Set down each record exactly. Omit the pictures.

━━━━━━━━

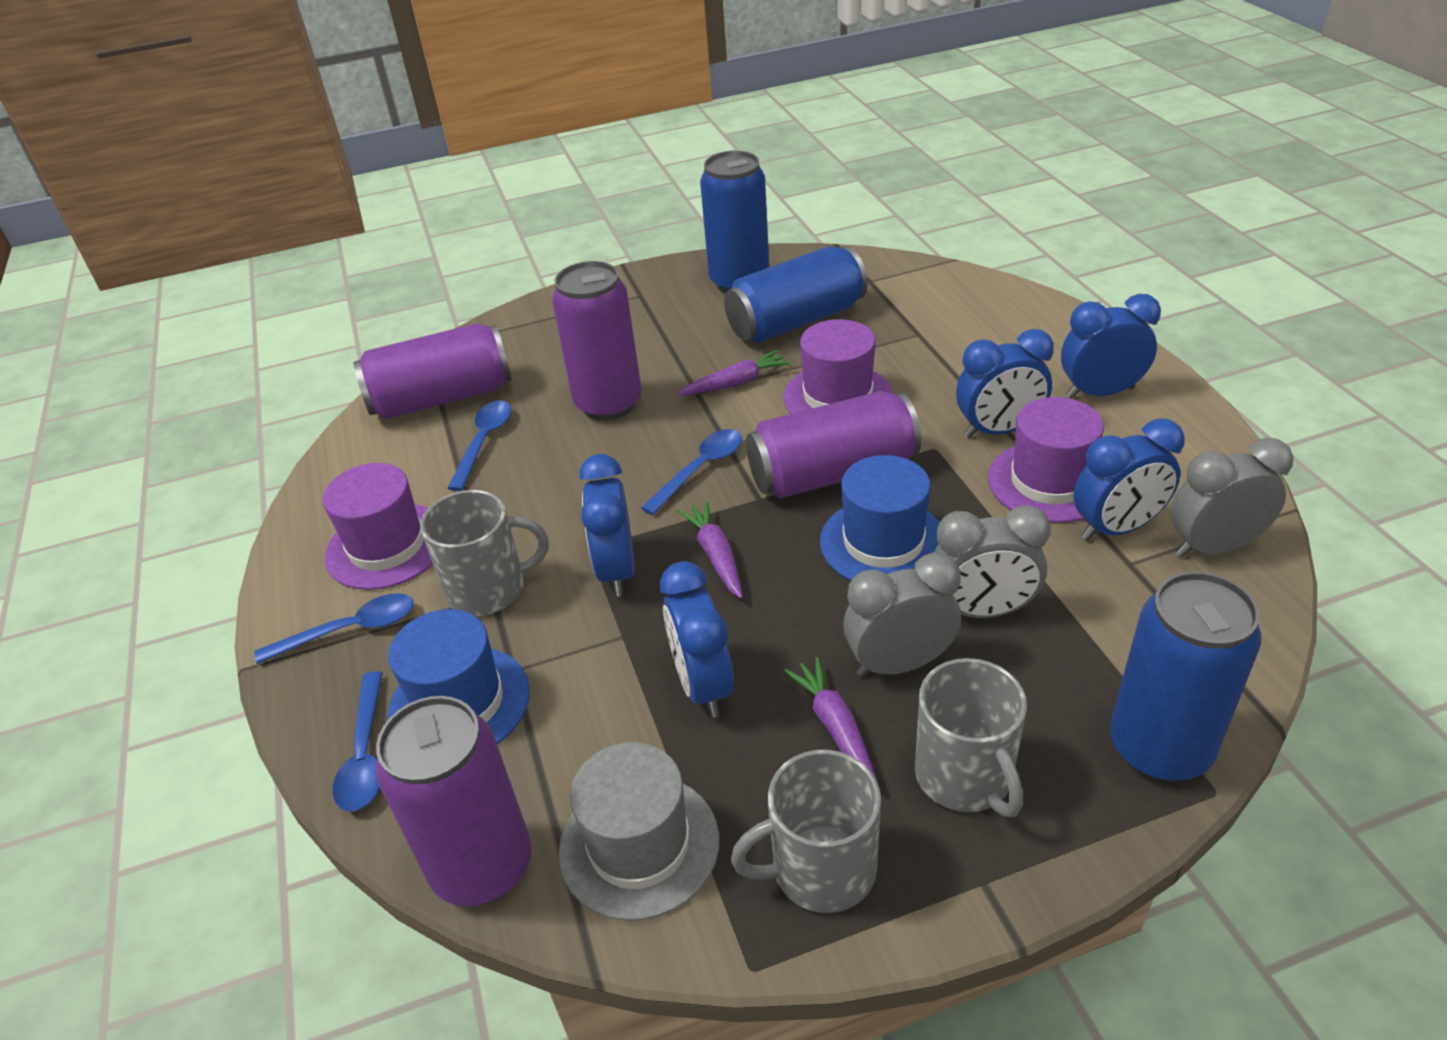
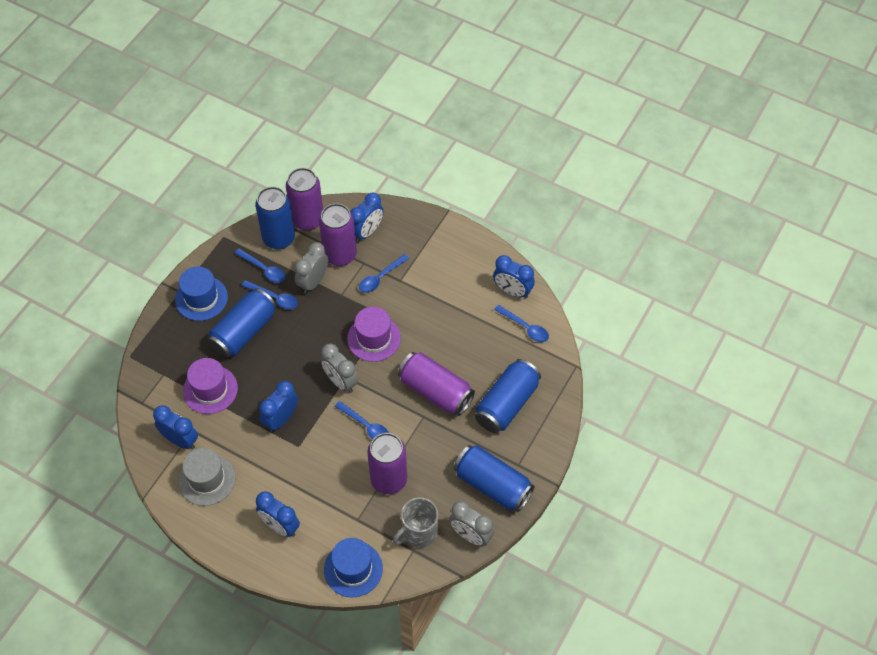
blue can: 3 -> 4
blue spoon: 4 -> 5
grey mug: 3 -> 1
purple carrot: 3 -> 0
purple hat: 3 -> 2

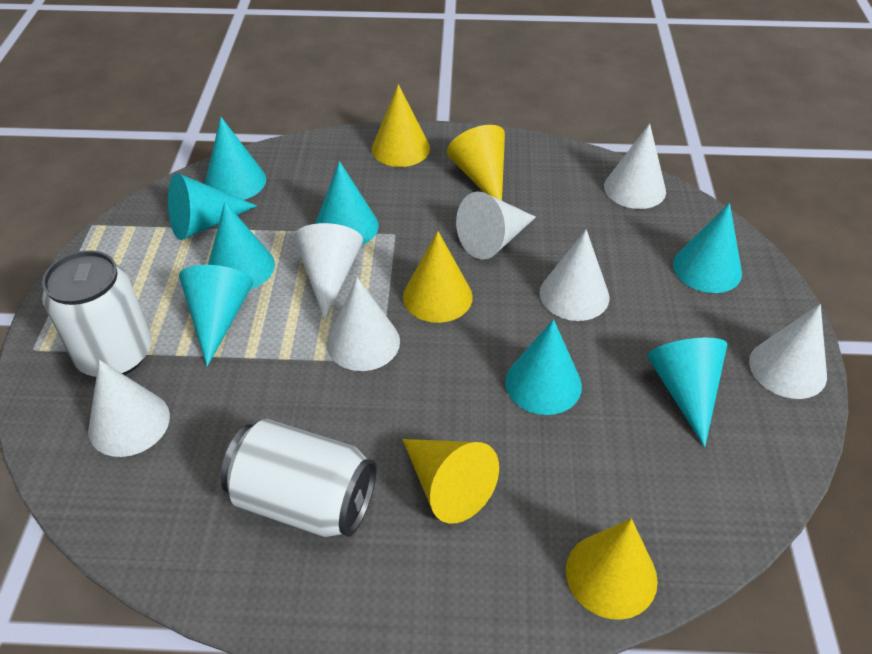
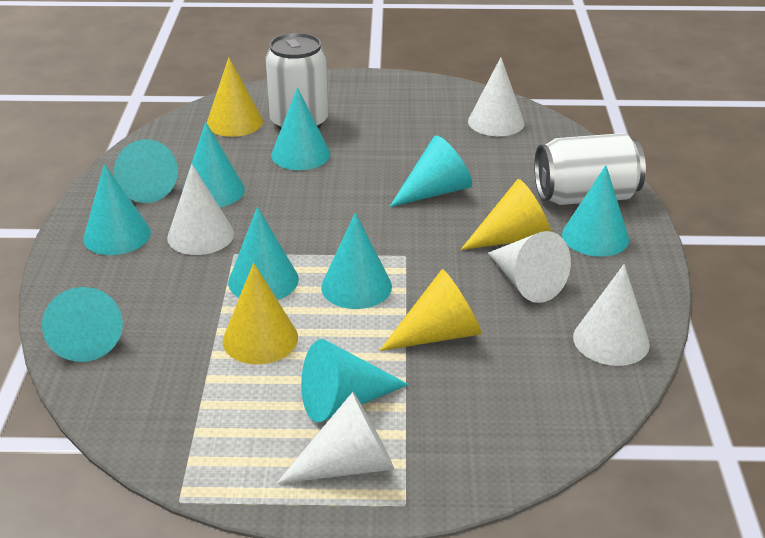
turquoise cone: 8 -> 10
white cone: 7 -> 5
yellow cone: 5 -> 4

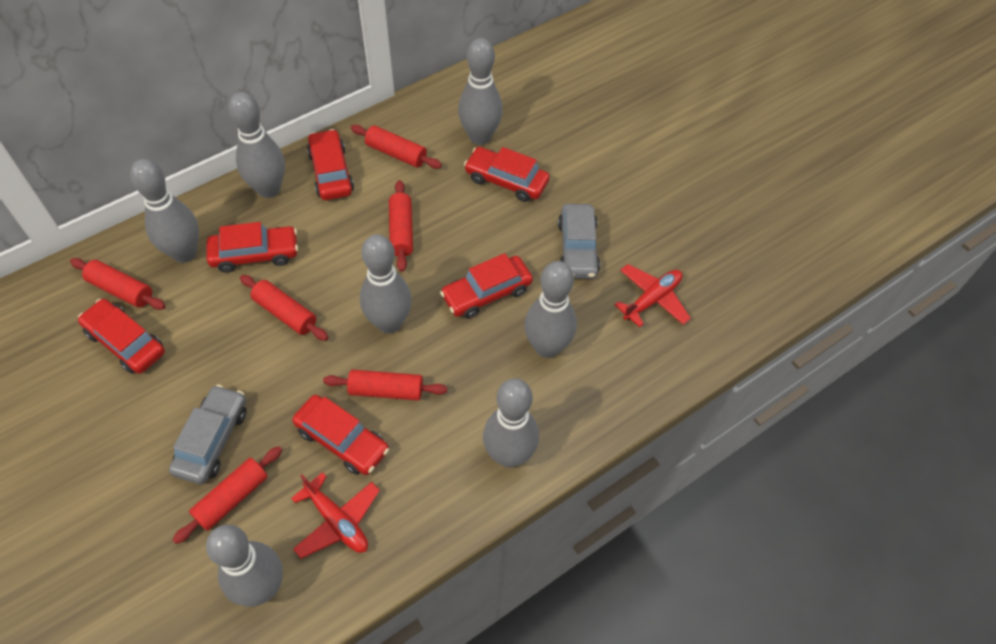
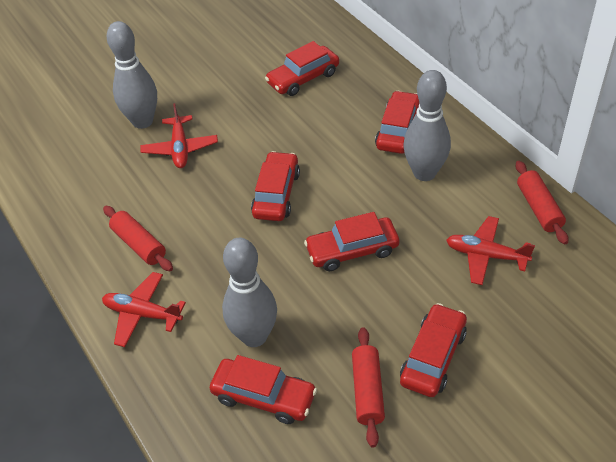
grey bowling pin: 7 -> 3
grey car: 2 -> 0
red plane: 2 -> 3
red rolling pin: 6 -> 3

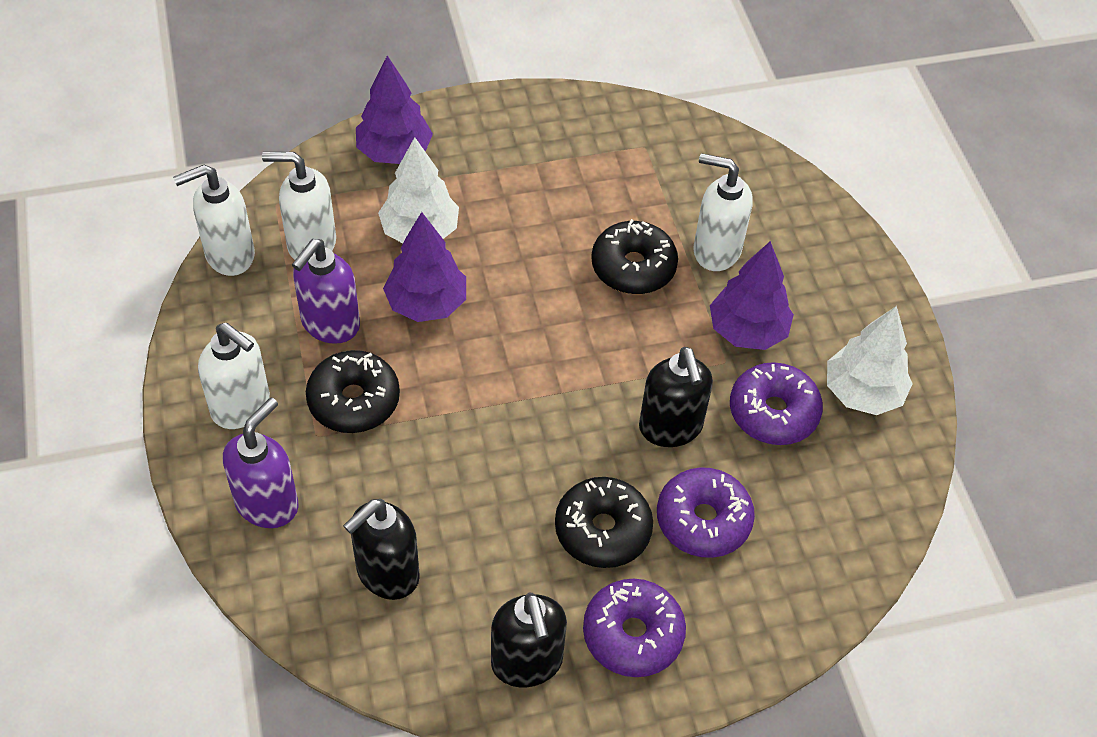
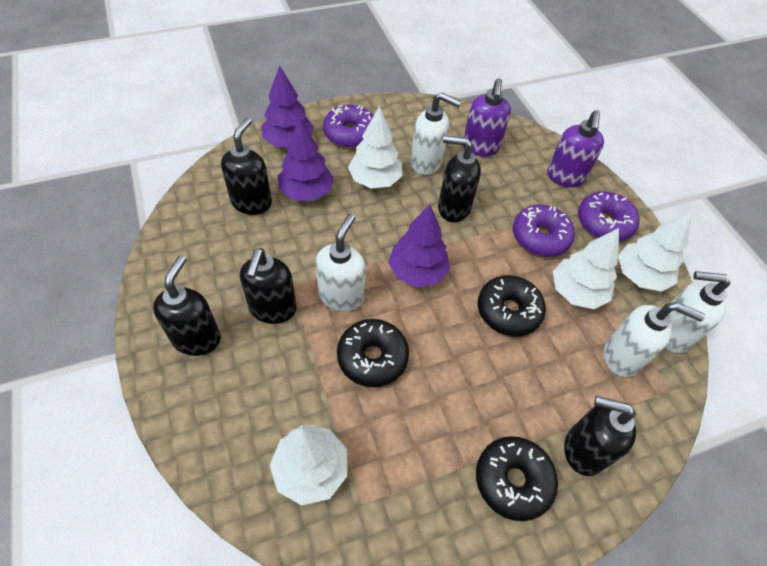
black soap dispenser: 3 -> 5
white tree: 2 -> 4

━━━━━━━━

— ANSWER TO THIS TASK —
blue can: 3 -> 4
blue spoon: 4 -> 5
grey mug: 3 -> 1
purple carrot: 3 -> 0
purple hat: 3 -> 2

turquoise cone: 8 -> 10
white cone: 7 -> 5
yellow cone: 5 -> 4

grey bowling pin: 7 -> 3
grey car: 2 -> 0
red plane: 2 -> 3
red rolling pin: 6 -> 3

black soap dispenser: 3 -> 5
white tree: 2 -> 4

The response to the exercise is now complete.